§ **EXERCISE**
Could you give the records below again exactly, without the pictures?

[[ RECORDS FOR THE TASK, beginning ]]

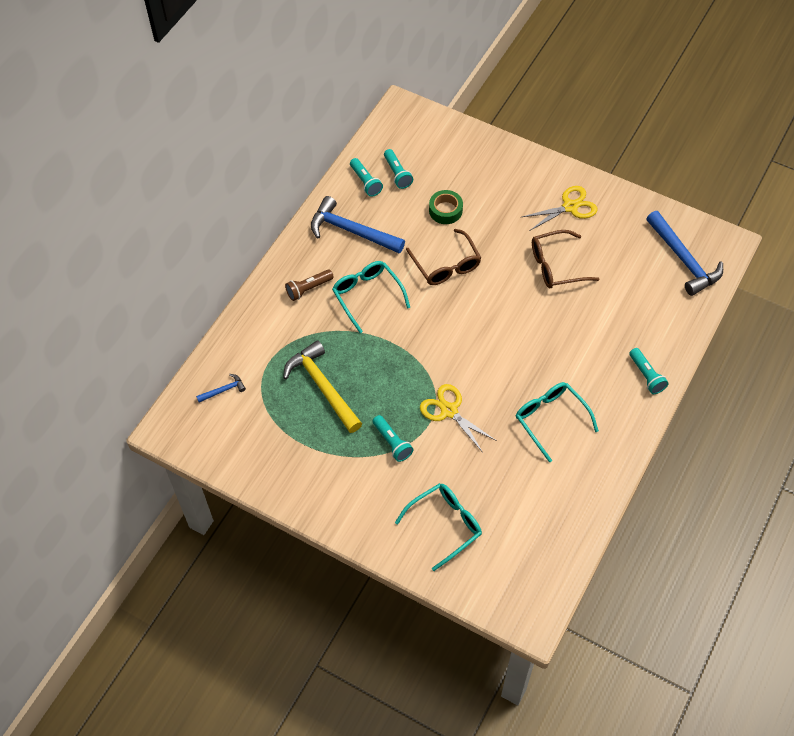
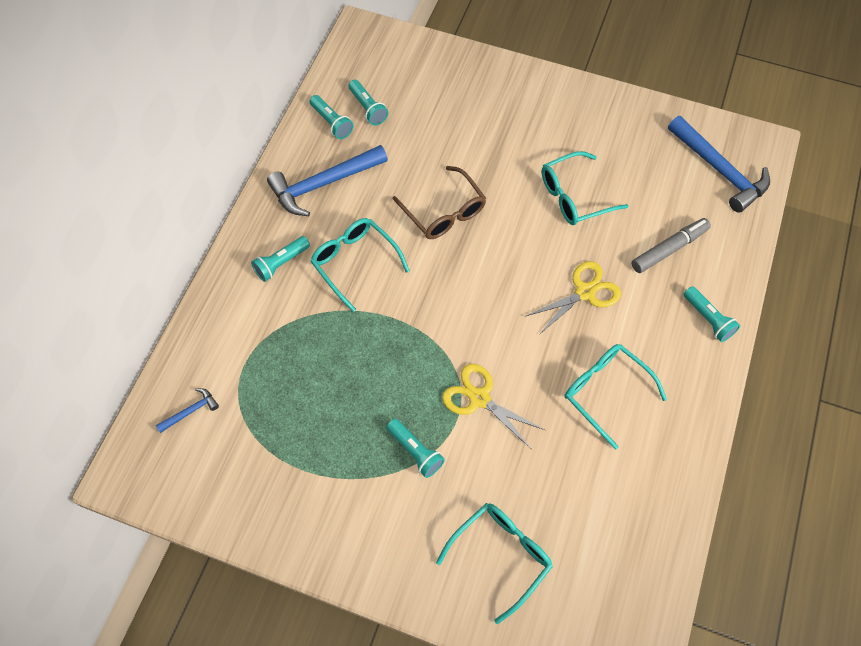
camera: 10 degrees left, 5 degrees up
(308, 289) = (281, 263): brown flashlight -> turquoise flashlight
(322, 387) = (316, 389): yellow hammer -> none
(351, 231) = (323, 184): blue hammer -> blue hammer turned 45 degrees counterclockwise
(445, 210) = (432, 145): green tape -> none
(556, 266) = (574, 196): brown glasses -> turquoise glasses
(570, 207) = (576, 123): yellow scissors -> yellow scissors (585, 292)
(626, 317) = (669, 249): none -> grey marker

[[ RECORDS FOR THE TASK, end ]]

§ **WORKED SOLUTION**
camera: 10 degrees left, 5 degrees up
(308, 289) = (281, 263): brown flashlight -> turquoise flashlight
(322, 387) = (316, 389): yellow hammer -> none
(351, 231) = (323, 184): blue hammer -> blue hammer turned 45 degrees counterclockwise
(445, 210) = (432, 145): green tape -> none
(556, 266) = (574, 196): brown glasses -> turquoise glasses
(570, 207) = (576, 123): yellow scissors -> yellow scissors (585, 292)
(626, 317) = (669, 249): none -> grey marker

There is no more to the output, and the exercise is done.